Source data START
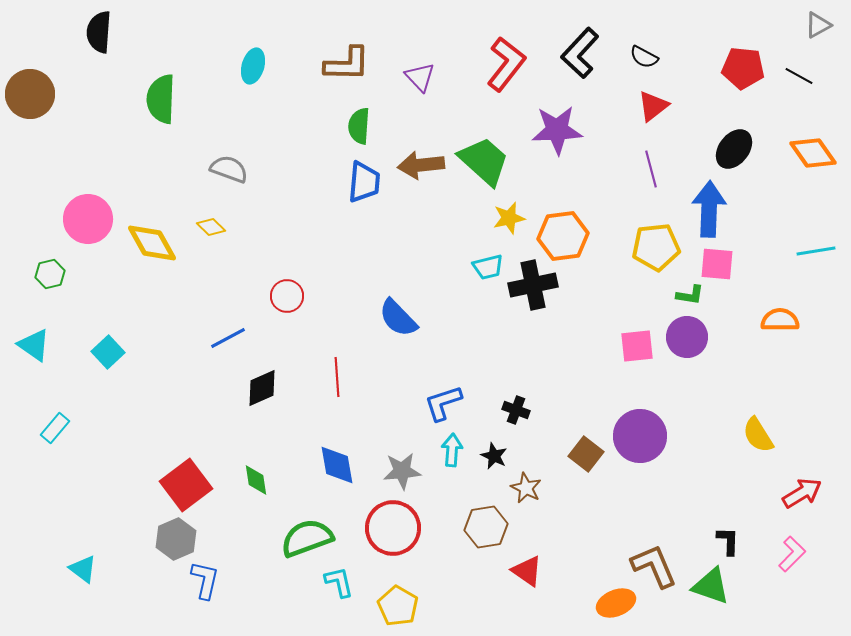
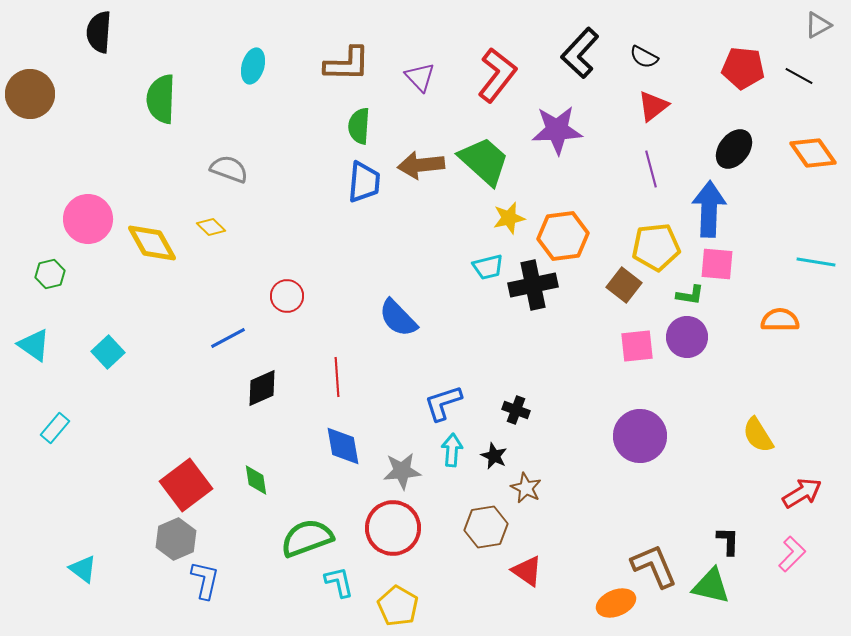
red L-shape at (506, 64): moved 9 px left, 11 px down
cyan line at (816, 251): moved 11 px down; rotated 18 degrees clockwise
brown square at (586, 454): moved 38 px right, 169 px up
blue diamond at (337, 465): moved 6 px right, 19 px up
green triangle at (711, 586): rotated 6 degrees counterclockwise
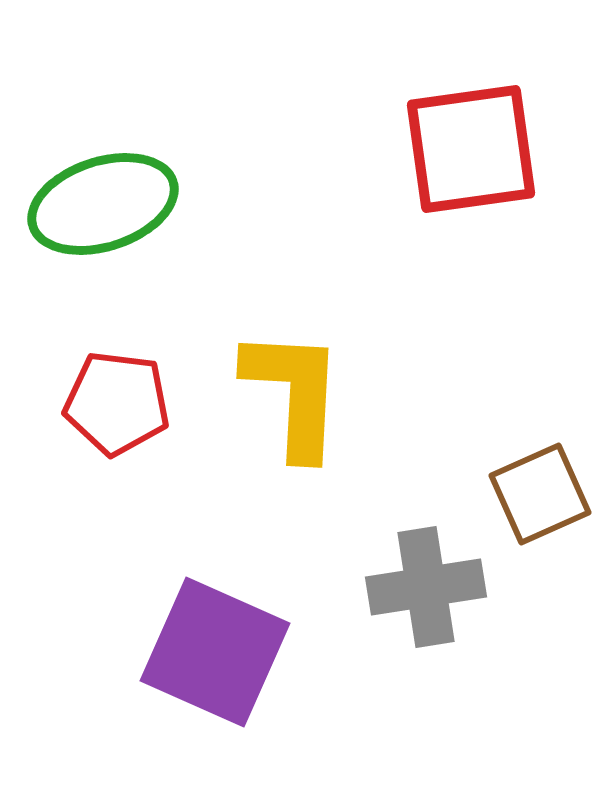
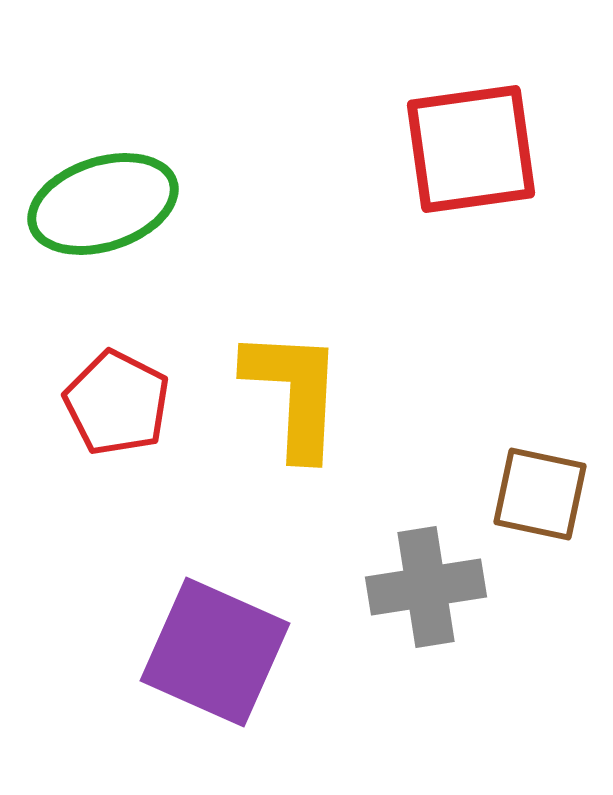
red pentagon: rotated 20 degrees clockwise
brown square: rotated 36 degrees clockwise
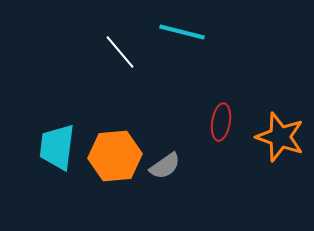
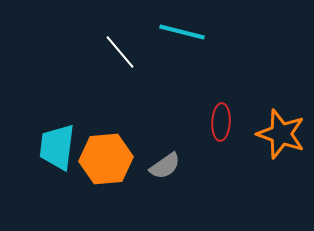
red ellipse: rotated 6 degrees counterclockwise
orange star: moved 1 px right, 3 px up
orange hexagon: moved 9 px left, 3 px down
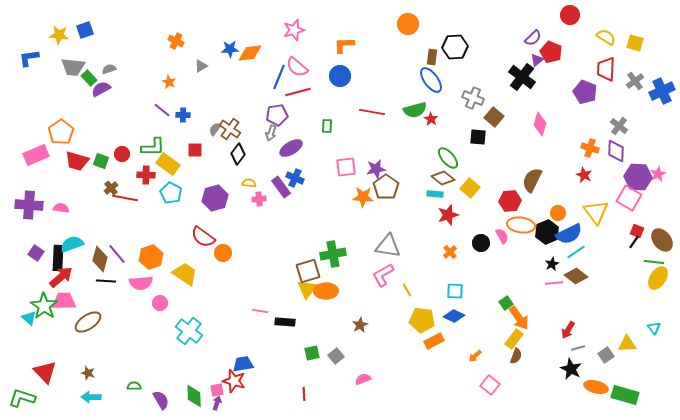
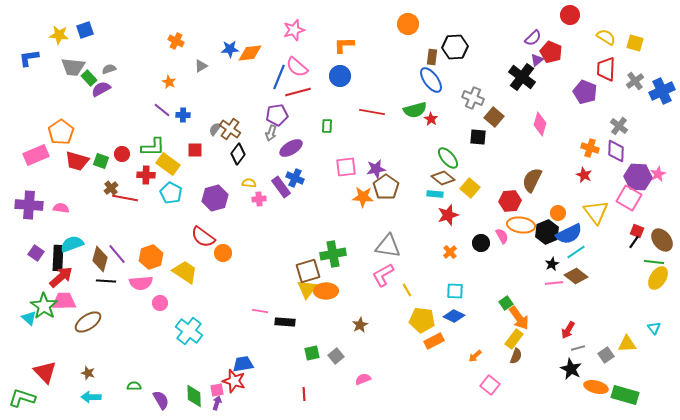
yellow trapezoid at (185, 274): moved 2 px up
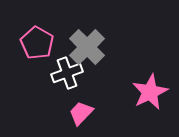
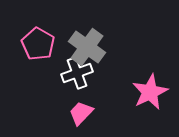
pink pentagon: moved 1 px right, 1 px down
gray cross: rotated 9 degrees counterclockwise
white cross: moved 10 px right
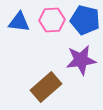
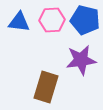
brown rectangle: rotated 32 degrees counterclockwise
Source data END
Your answer must be the lines from the one holding "green triangle at" through the final line of the records above, exactly as written and without any pictures.

green triangle at (711, 586): rotated 6 degrees counterclockwise
red pentagon: rotated 20 degrees clockwise
brown square: rotated 36 degrees clockwise
red ellipse: rotated 6 degrees counterclockwise
orange star: moved 1 px right, 3 px up
orange hexagon: moved 9 px left, 3 px down
yellow trapezoid at (185, 274): moved 2 px up
pink pentagon: moved 1 px right, 1 px down
gray cross: rotated 9 degrees counterclockwise
white cross: moved 10 px right
brown rectangle: rotated 32 degrees counterclockwise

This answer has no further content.